------ SOURCE INFORMATION ------
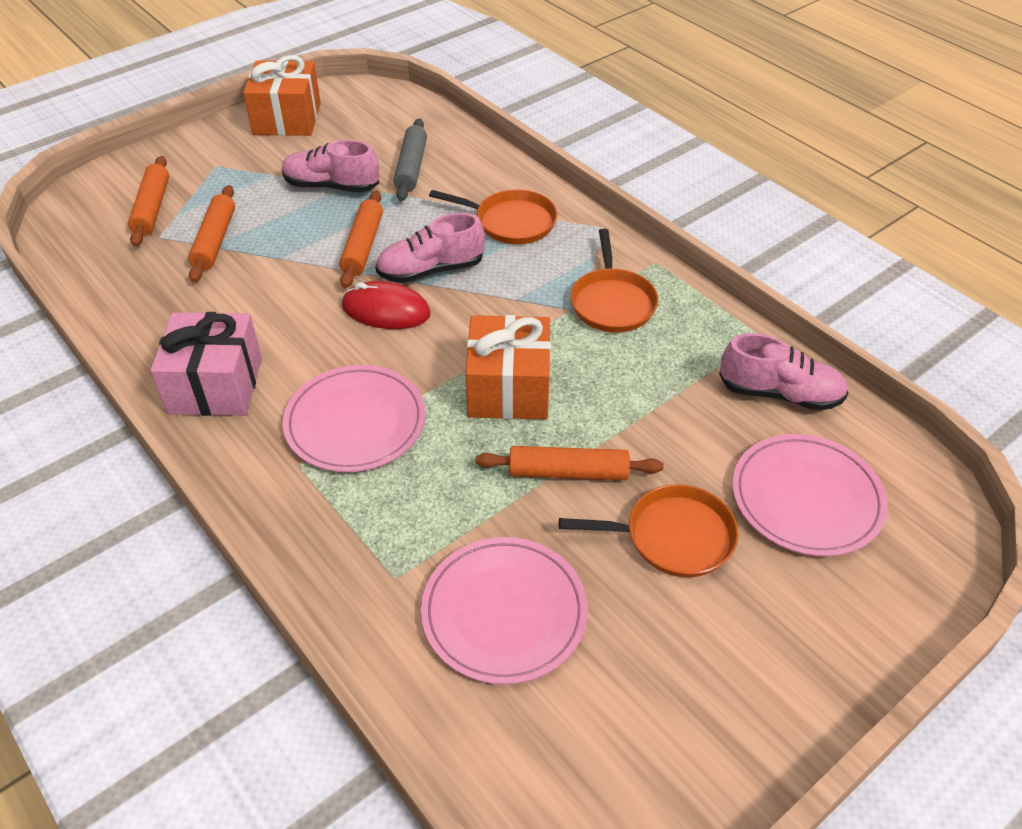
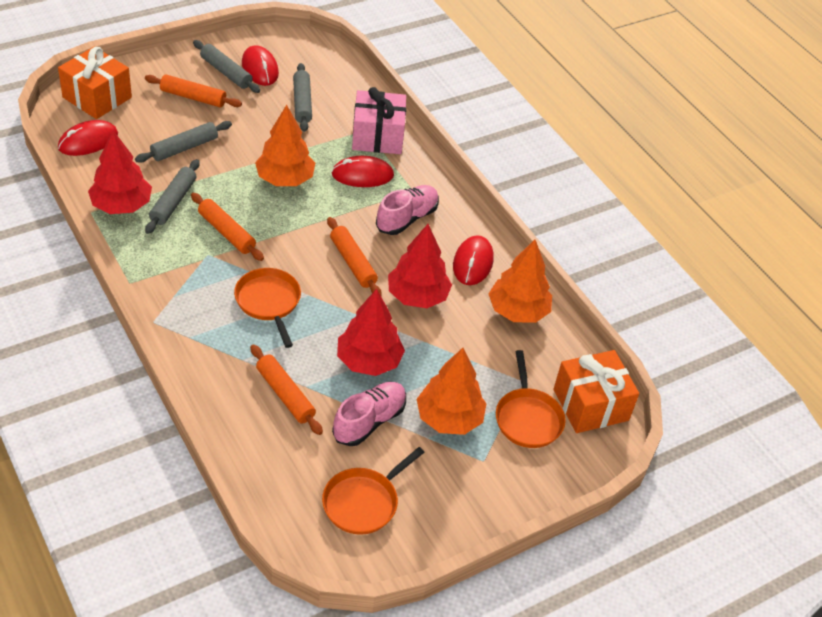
grey rolling pin: 1 -> 4
orange tree: 0 -> 3
pink plate: 3 -> 0
pink shoe: 3 -> 2
red mouse: 1 -> 4
red tree: 0 -> 3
------
▶ _GOAL OF THE EXERCISE_: The result should be a precise copy of all the entries, free of pictures.

▶ _FINISHED EXERCISE_:
grey rolling pin: 1 -> 4
orange tree: 0 -> 3
pink plate: 3 -> 0
pink shoe: 3 -> 2
red mouse: 1 -> 4
red tree: 0 -> 3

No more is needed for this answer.